▶ TASK TO CARRY OUT:
Starting with the line that contains "cyan star: (158, 178) -> (111, 261), moved" and stopping after the line that contains "cyan arrow: (227, 276) -> (226, 347), moved", return each line below exactly as written, with no others.

▶ INPUT MATERIAL:
== == ==

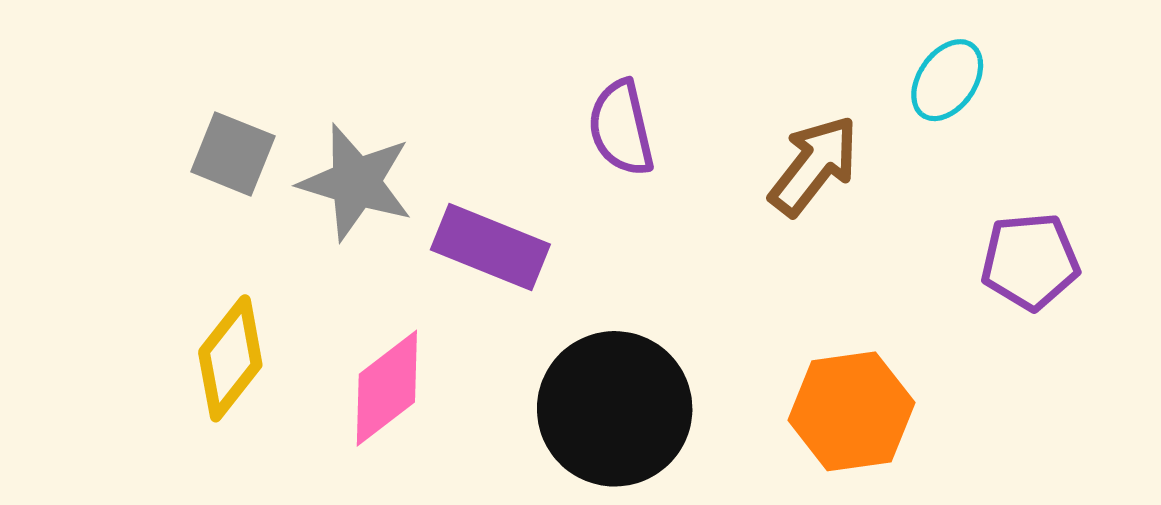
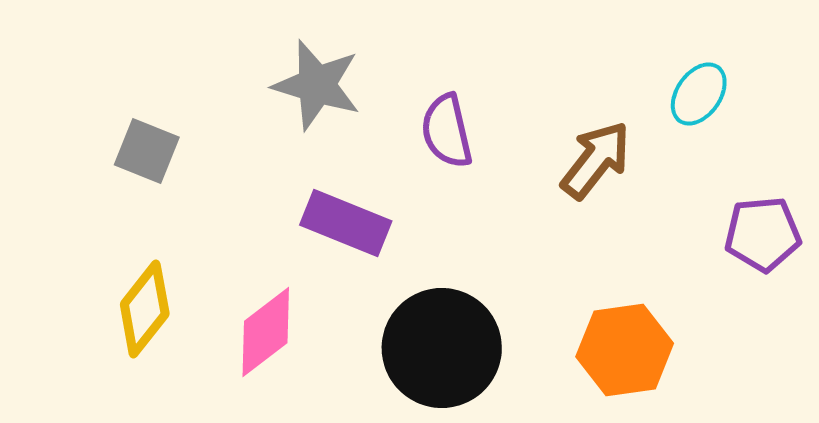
gray star: (356, 182) -> (317, 85), moved

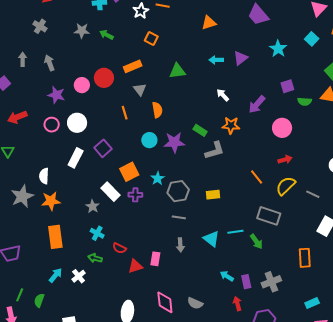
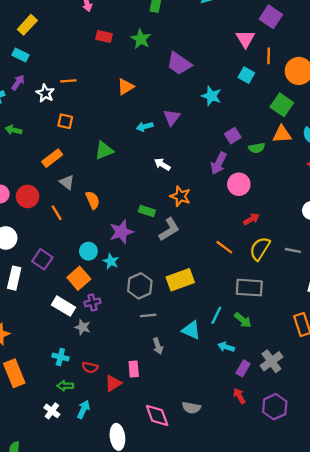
red circle: (104, 78) -> (28, 196), moved
purple arrow: (257, 104) -> (219, 163), moved
orange star: (231, 125) -> (180, 196), turned 30
cyan circle: (149, 140) -> (88, 251), moved
cyan star: (158, 178) -> (111, 261), moved
yellow rectangle: (213, 195) -> (180, 280), size x1.6
gray star: (93, 206) -> (83, 327), moved
cyan line: (235, 232) -> (216, 315), turned -42
cyan arrow: (55, 275) -> (83, 409), moved
cyan arrow: (227, 276) -> (226, 347), moved
purple rectangle: (246, 282) -> (243, 368), turned 56

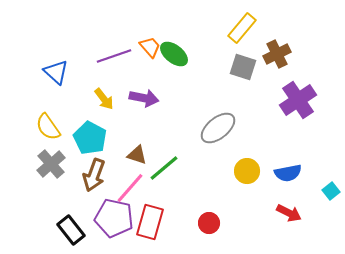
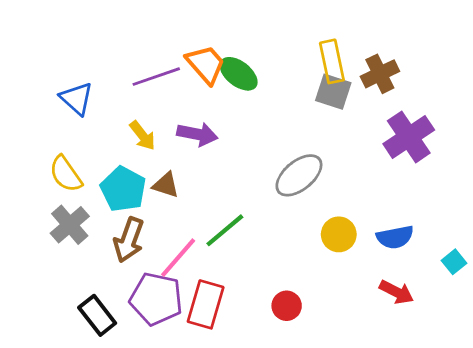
yellow rectangle: (242, 28) -> (332, 61), moved, turned -52
orange trapezoid: (150, 47) -> (206, 64), size x1.4
brown triangle: (137, 155) -> (166, 185), moved

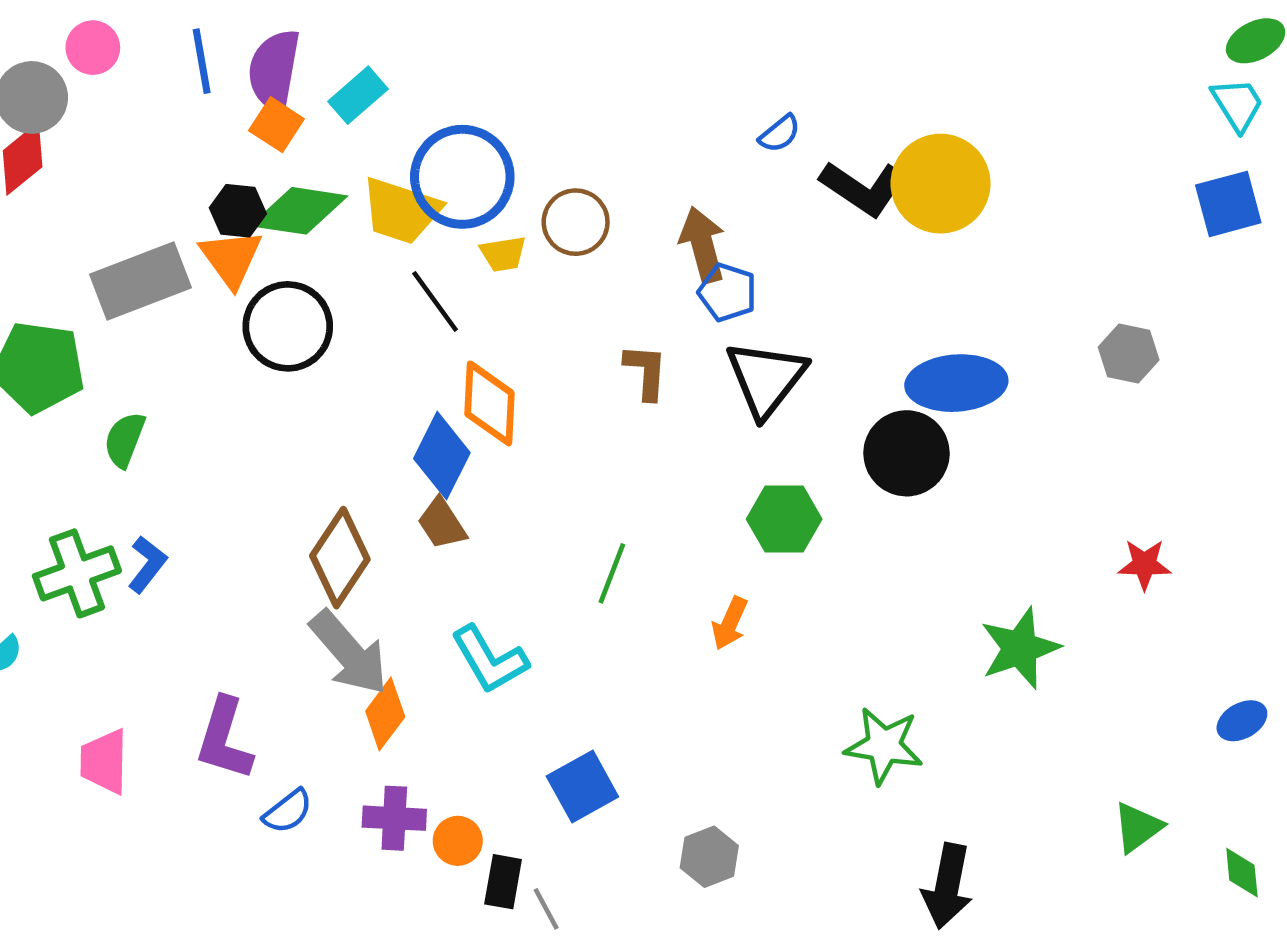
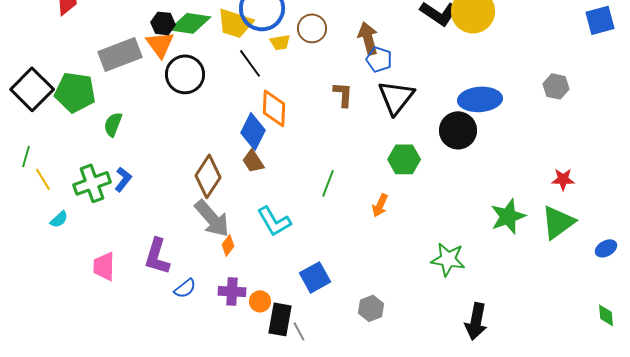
orange diamond: (385, 714) -> (228, 245), size x0.7
green triangle: (1138, 827) -> (558, 222), moved, size x1.5
black rectangle: (503, 882) -> (280, 319), size x1.4

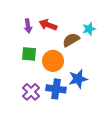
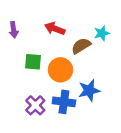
purple arrow: (28, 26) -> (14, 30), moved

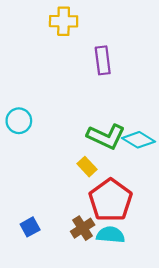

== == ==

▶ REPLY:
cyan star: (158, 178) -> (111, 261), moved
yellow rectangle: (213, 195) -> (180, 280), size x1.6
gray star: (93, 206) -> (83, 327), moved
cyan line: (235, 232) -> (216, 315), turned -42
cyan arrow: (55, 275) -> (83, 409), moved
cyan arrow: (227, 276) -> (226, 347), moved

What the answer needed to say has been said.